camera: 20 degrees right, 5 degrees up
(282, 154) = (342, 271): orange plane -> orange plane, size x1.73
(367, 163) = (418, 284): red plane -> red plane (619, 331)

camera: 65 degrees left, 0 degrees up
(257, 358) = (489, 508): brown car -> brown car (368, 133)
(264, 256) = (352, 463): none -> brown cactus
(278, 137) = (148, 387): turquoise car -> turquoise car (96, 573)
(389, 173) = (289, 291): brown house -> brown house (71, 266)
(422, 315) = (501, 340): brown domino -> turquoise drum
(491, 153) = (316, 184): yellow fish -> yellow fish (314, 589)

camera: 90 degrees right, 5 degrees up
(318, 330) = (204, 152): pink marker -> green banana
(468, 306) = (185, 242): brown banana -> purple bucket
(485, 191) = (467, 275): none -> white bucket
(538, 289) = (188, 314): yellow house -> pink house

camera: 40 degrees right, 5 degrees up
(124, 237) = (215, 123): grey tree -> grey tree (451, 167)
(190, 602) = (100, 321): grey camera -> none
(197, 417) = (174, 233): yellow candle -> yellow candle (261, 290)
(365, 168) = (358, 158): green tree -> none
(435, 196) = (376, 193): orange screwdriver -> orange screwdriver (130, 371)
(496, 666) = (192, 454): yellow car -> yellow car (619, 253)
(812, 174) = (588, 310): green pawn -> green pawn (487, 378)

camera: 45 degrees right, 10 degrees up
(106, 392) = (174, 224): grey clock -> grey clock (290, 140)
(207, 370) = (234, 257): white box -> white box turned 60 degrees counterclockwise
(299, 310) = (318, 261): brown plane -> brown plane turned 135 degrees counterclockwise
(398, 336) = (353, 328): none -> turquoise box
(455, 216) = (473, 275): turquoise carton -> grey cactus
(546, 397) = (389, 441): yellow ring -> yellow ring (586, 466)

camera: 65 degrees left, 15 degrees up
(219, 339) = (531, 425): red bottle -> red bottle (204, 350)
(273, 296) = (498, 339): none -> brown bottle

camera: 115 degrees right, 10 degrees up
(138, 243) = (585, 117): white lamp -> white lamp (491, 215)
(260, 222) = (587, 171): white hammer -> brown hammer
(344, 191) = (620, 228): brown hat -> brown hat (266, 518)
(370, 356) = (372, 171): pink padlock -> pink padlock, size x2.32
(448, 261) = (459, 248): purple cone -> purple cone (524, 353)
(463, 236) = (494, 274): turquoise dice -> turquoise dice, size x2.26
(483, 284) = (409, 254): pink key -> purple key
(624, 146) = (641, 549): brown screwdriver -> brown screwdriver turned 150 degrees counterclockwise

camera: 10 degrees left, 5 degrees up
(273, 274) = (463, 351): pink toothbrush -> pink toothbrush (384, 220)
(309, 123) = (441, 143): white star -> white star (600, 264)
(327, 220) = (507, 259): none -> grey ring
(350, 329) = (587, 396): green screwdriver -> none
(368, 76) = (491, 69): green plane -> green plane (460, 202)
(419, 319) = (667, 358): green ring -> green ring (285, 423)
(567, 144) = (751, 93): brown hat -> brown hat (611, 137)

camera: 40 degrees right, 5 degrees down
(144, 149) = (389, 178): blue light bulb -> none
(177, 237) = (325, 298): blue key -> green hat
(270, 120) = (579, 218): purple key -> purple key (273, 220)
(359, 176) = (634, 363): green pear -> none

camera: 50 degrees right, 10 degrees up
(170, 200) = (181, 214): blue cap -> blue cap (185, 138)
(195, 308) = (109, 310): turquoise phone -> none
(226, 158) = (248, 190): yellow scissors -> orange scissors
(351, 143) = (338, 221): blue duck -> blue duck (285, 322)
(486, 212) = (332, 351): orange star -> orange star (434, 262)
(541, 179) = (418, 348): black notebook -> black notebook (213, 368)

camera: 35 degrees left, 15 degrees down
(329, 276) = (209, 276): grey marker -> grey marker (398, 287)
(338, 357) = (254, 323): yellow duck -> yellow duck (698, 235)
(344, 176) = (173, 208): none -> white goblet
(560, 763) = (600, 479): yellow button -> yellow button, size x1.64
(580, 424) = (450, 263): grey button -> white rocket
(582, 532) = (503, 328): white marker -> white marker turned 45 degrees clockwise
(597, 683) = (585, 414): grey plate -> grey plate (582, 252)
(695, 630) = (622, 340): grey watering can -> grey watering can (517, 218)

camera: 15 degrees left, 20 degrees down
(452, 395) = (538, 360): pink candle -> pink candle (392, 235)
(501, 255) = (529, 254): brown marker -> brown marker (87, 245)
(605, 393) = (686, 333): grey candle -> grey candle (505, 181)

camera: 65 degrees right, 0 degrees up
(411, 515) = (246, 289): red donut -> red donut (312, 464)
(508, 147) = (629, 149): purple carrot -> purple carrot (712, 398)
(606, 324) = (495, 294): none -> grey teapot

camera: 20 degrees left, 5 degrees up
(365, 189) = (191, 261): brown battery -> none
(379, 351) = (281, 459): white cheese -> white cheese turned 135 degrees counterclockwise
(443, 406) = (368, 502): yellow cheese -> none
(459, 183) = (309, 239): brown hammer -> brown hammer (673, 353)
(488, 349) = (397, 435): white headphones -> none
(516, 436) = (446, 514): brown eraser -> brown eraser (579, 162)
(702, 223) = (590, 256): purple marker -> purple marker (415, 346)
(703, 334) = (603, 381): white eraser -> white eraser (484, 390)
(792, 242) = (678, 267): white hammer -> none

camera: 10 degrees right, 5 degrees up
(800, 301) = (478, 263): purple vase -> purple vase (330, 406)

What the task requires:
All that belongs in the answer is the run of lines above from the line containing "(106, 392) = (174, 224): grey" through the line containing "(463, 236) = (494, 274): turquoise", exactly as written.

Reply:
(106, 392) = (174, 224): grey clock -> grey clock (290, 140)
(207, 370) = (234, 257): white box -> white box turned 60 degrees counterclockwise
(299, 310) = (318, 261): brown plane -> brown plane turned 135 degrees counterclockwise
(398, 336) = (353, 328): none -> turquoise box
(455, 216) = (473, 275): turquoise carton -> grey cactus
(546, 397) = (389, 441): yellow ring -> yellow ring (586, 466)

camera: 65 degrees left, 15 degrees up
(219, 339) = (531, 425): red bottle -> red bottle (204, 350)
(273, 296) = (498, 339): none -> brown bottle

camera: 115 degrees right, 10 degrees up
(138, 243) = (585, 117): white lamp -> white lamp (491, 215)
(260, 222) = (587, 171): white hammer -> brown hammer
(344, 191) = (620, 228): brown hat -> brown hat (266, 518)
(370, 356) = (372, 171): pink padlock -> pink padlock, size x2.32
(448, 261) = (459, 248): purple cone -> purple cone (524, 353)
(463, 236) = (494, 274): turquoise dice -> turquoise dice, size x2.26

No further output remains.